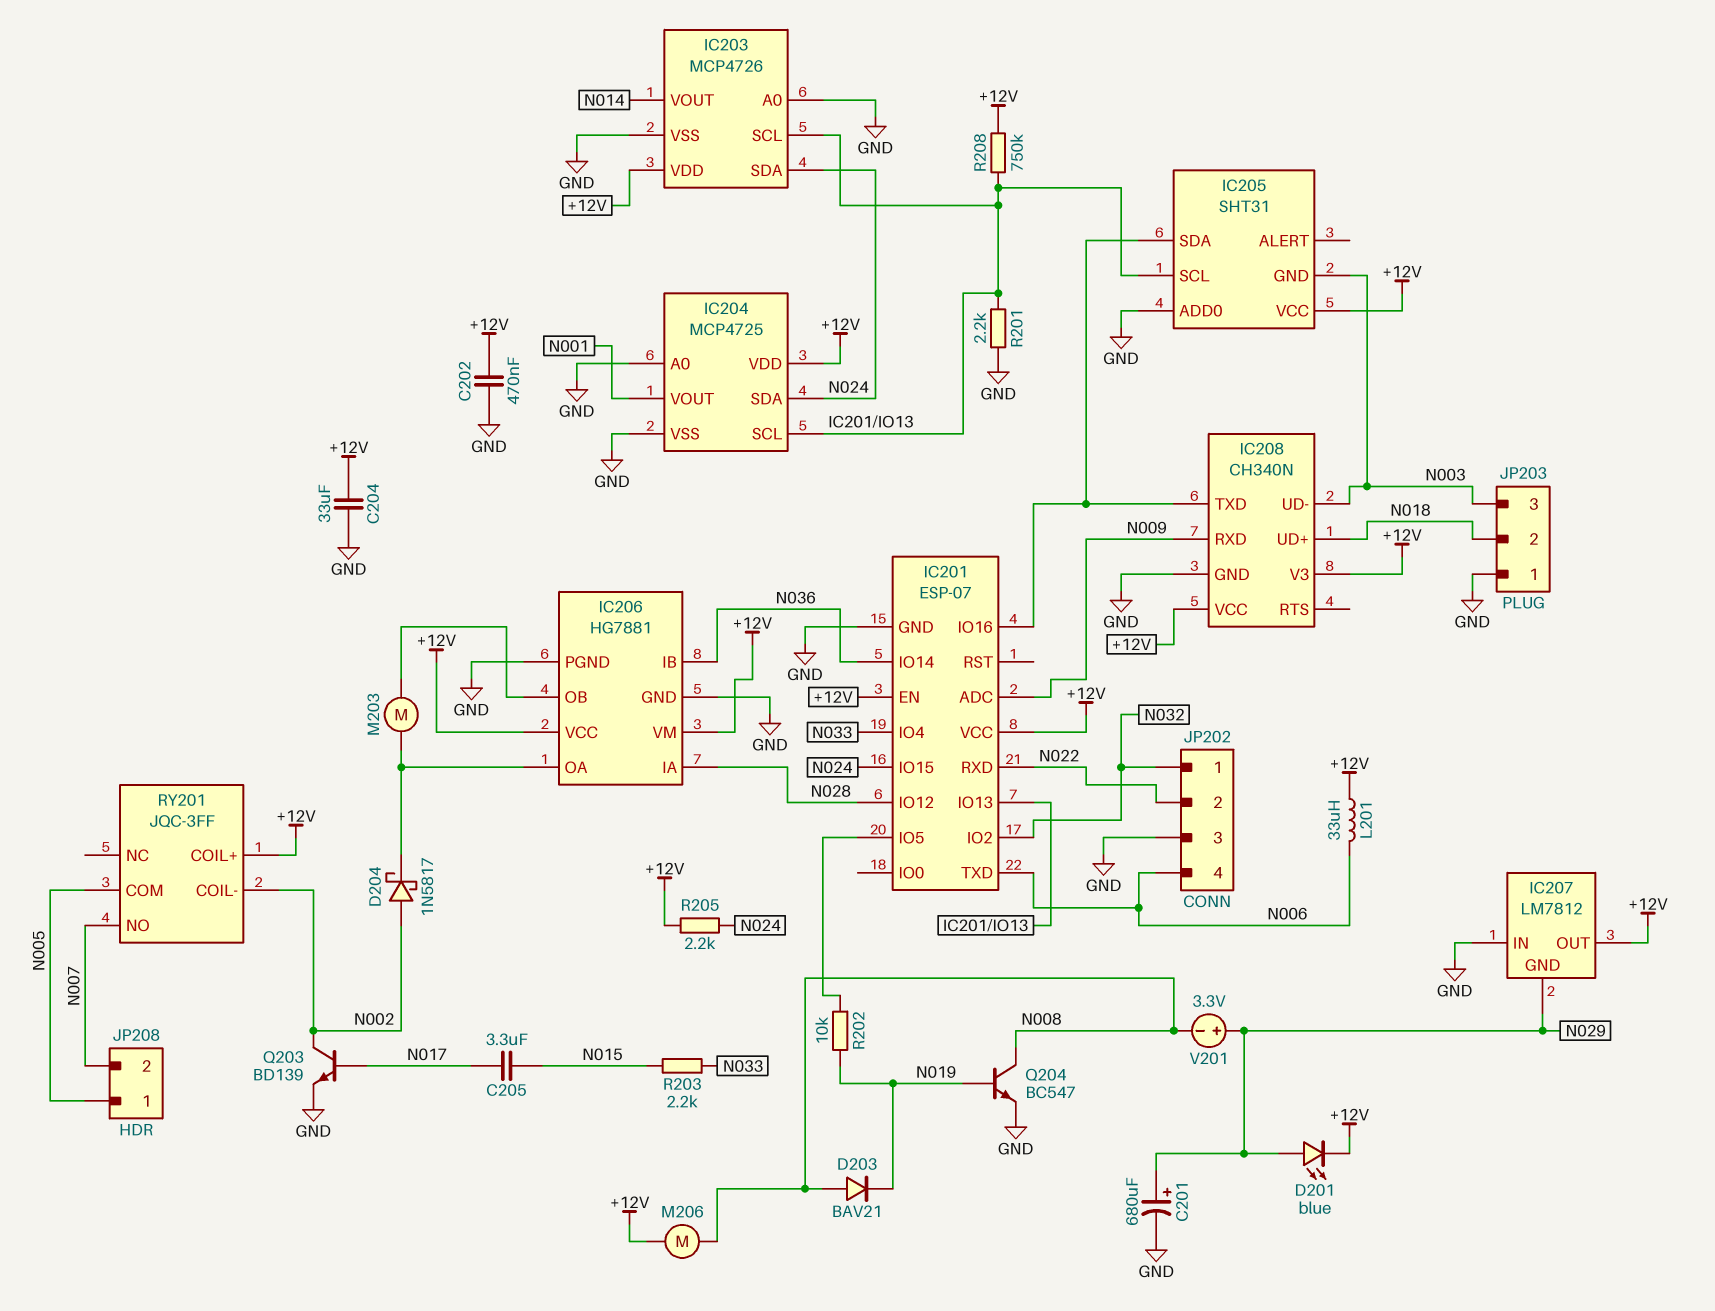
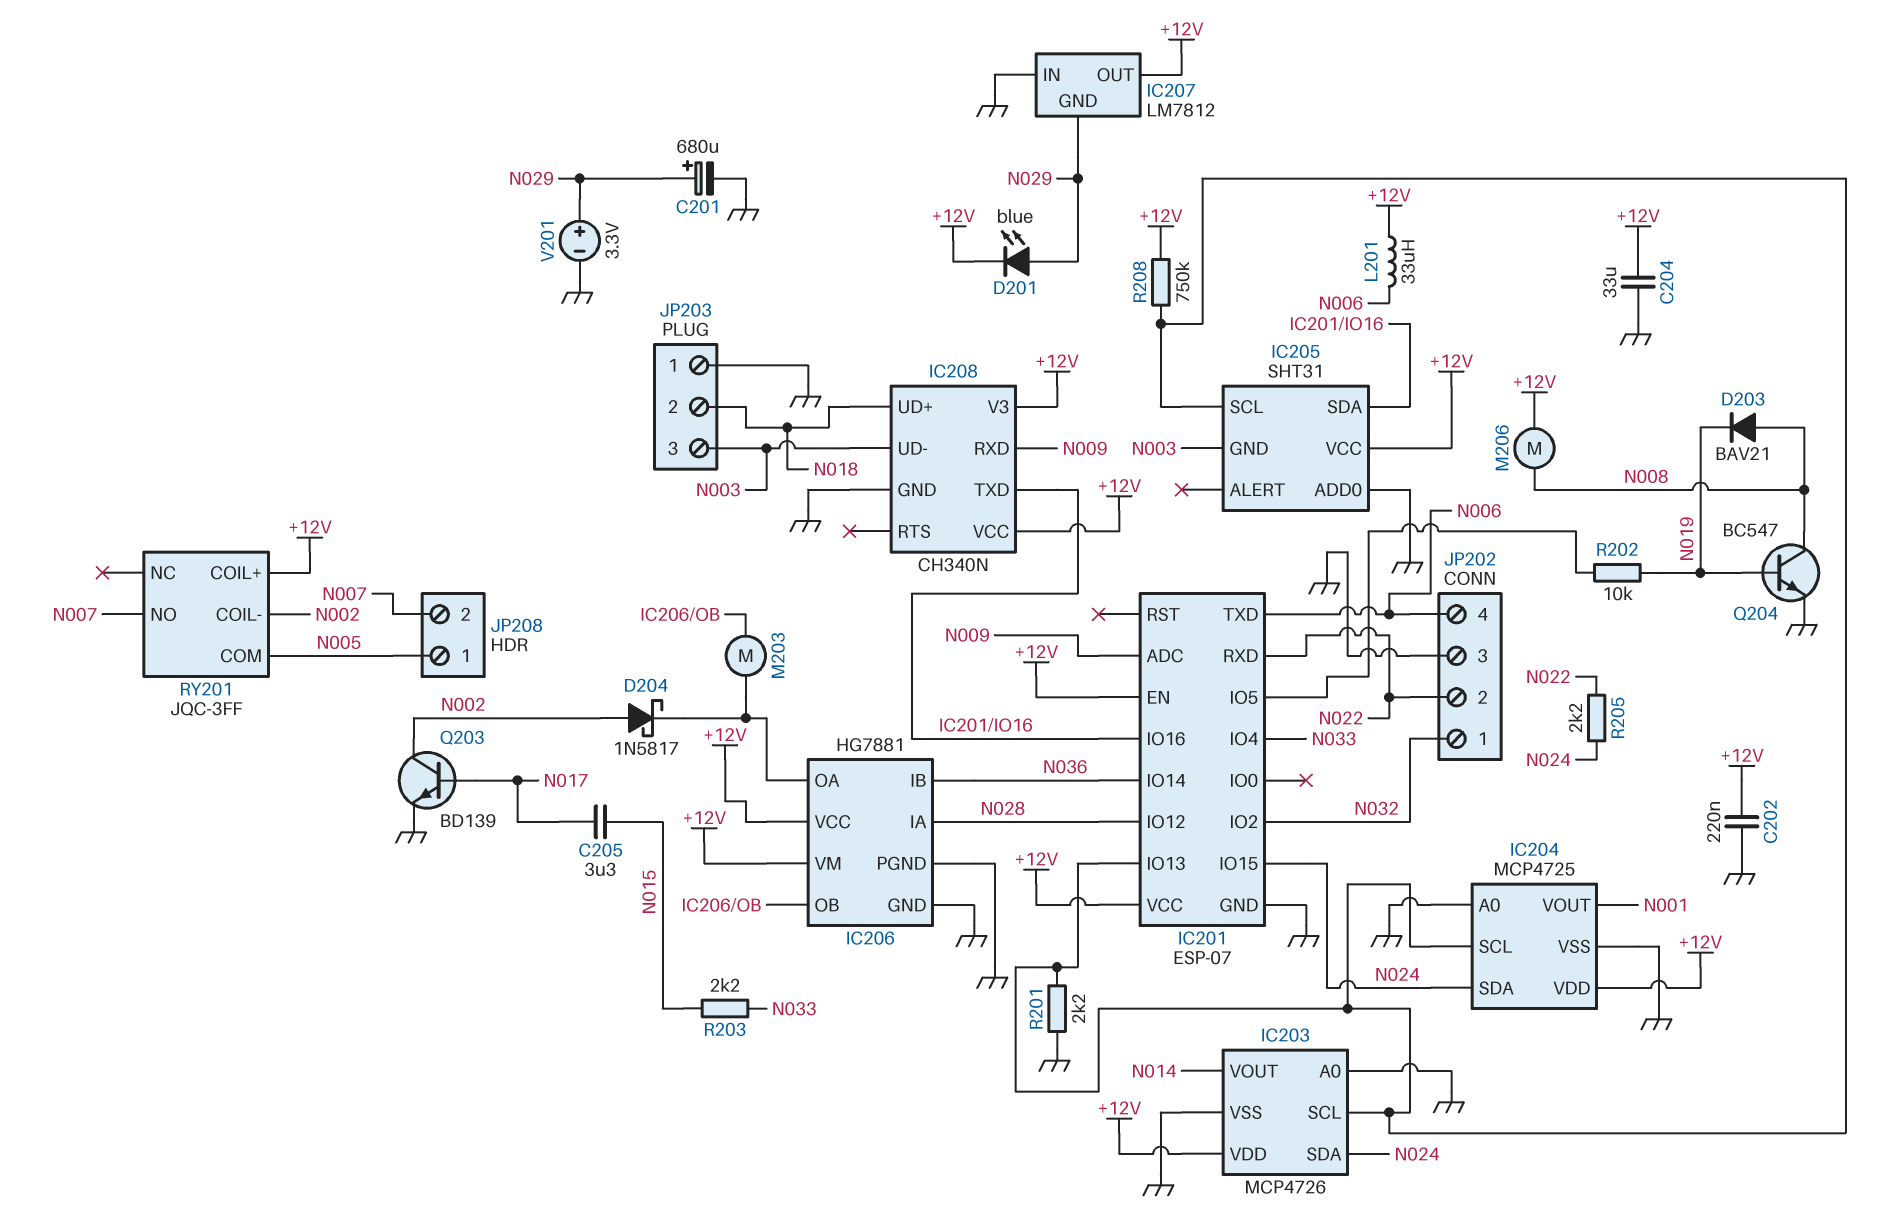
C202: 470nF (+12V, GND) -> 220nF (+12V, GND)
R205: 2.2k (+12V, N024) -> 2.2k (N022, N024)
V201: 3.3V (plus N029, minus N008) -> 3.3V (plus N029, minus GND)

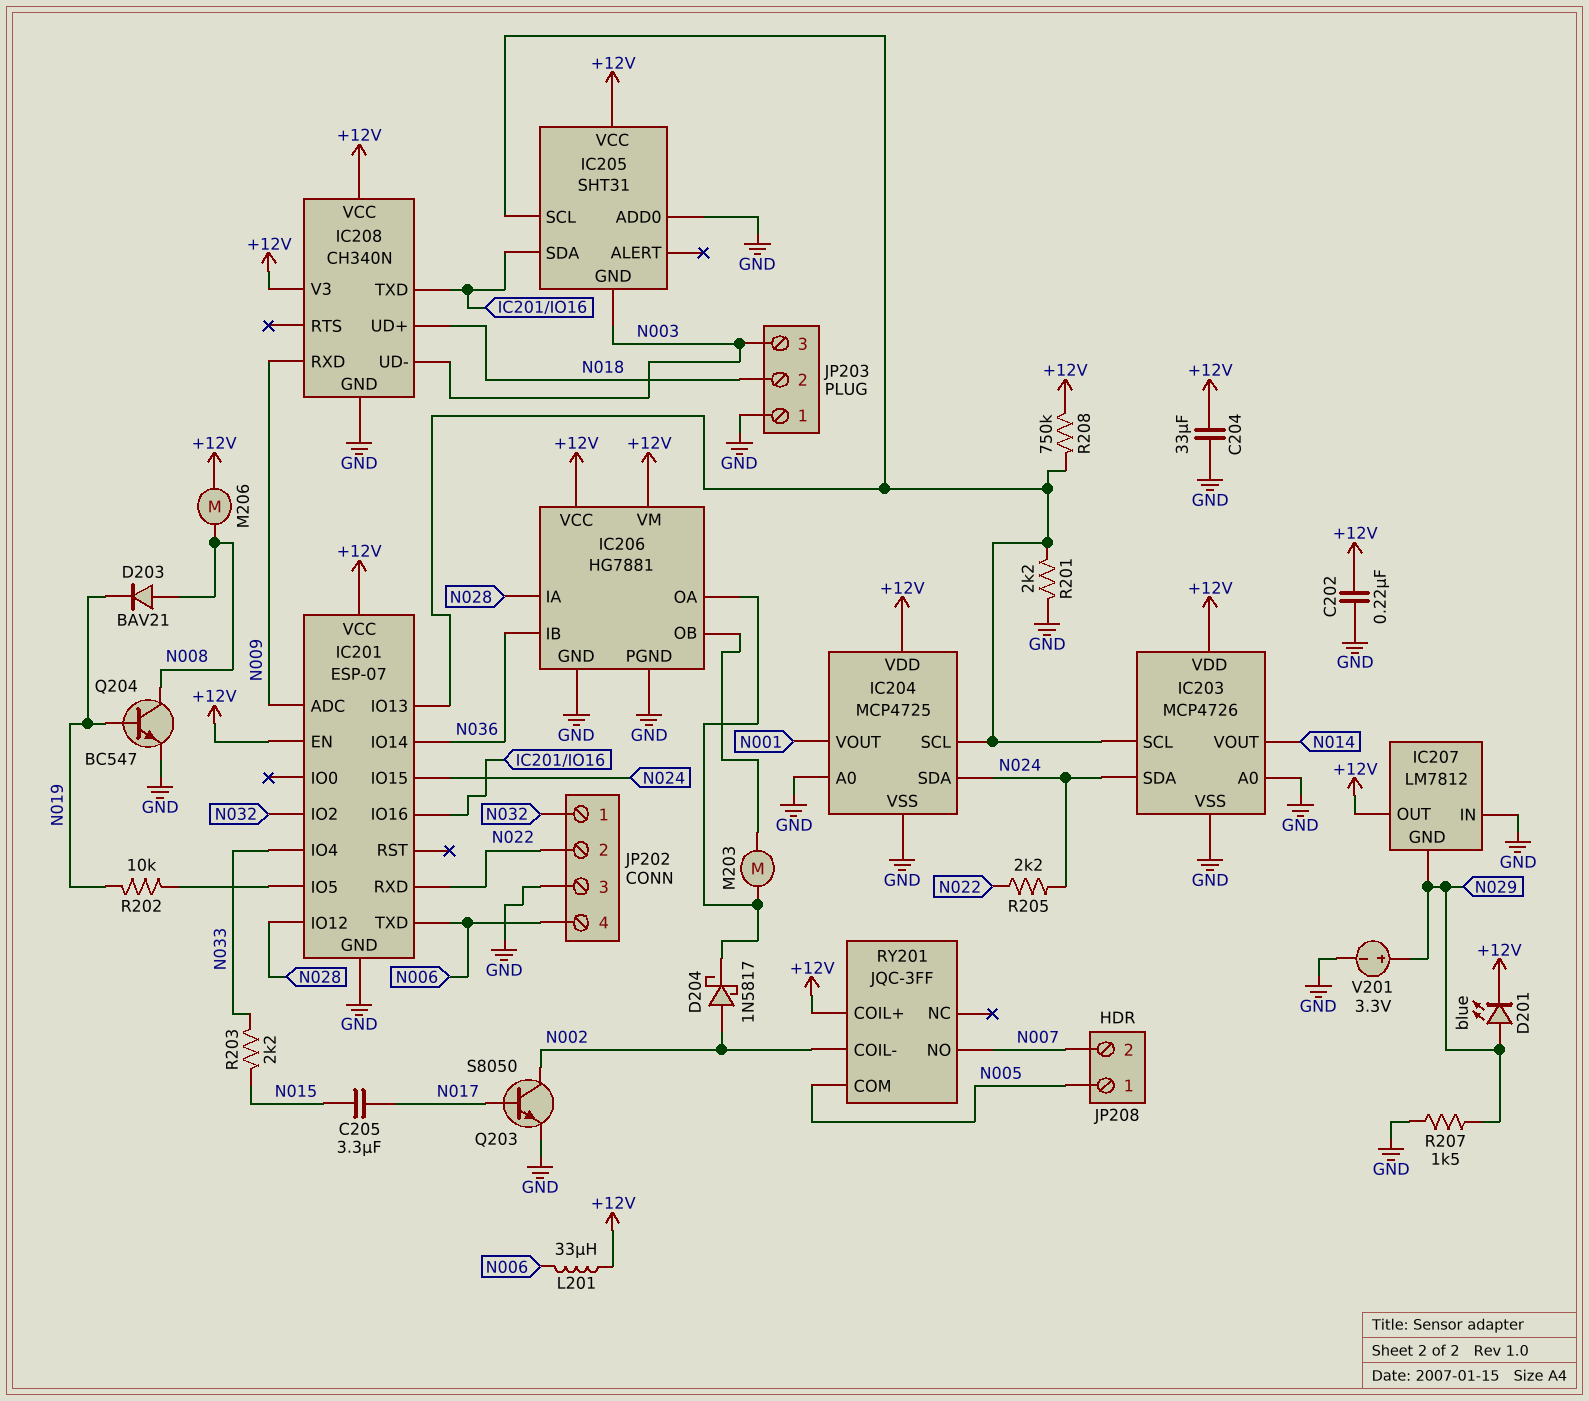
C201: 680uF (plus N029, minus GND) -> none
Q203: NPN BD139 (B N017, C N002, E GND) -> NPN S8050 (B N017, C N002, E GND)
R207: none -> 1.5k (GND, N029)

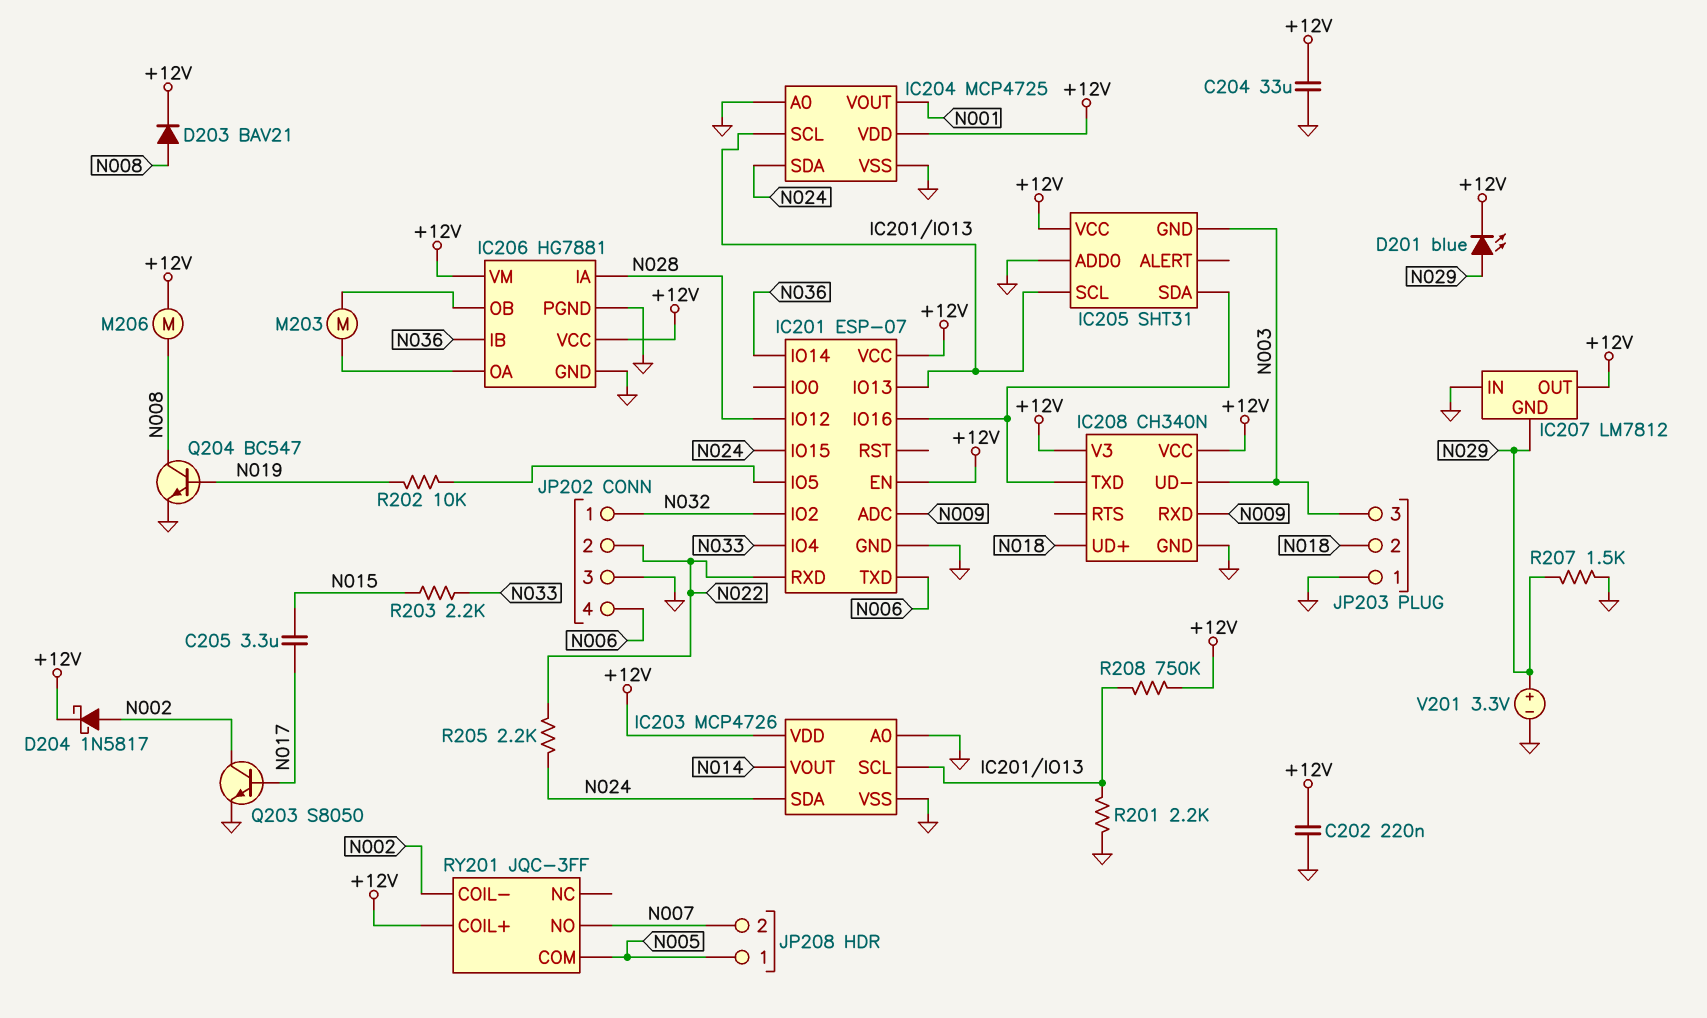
D203: diode BAV21 (A N008, K N019) -> diode BAV21 (A N008, K +12V)
D204: schottky 1N5817 (A N002, K IC206/OA) -> schottky 1N5817 (A N002, K +12V)
L201: 33uH (+12V, N006) -> none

What to produce:
What is wanted is an exact repeat of the lines from the one with "D204: schottky 1N5817" through the last line of the listing above, and no other text.

The completed task:
D204: schottky 1N5817 (A N002, K IC206/OA) -> schottky 1N5817 (A N002, K +12V)
L201: 33uH (+12V, N006) -> none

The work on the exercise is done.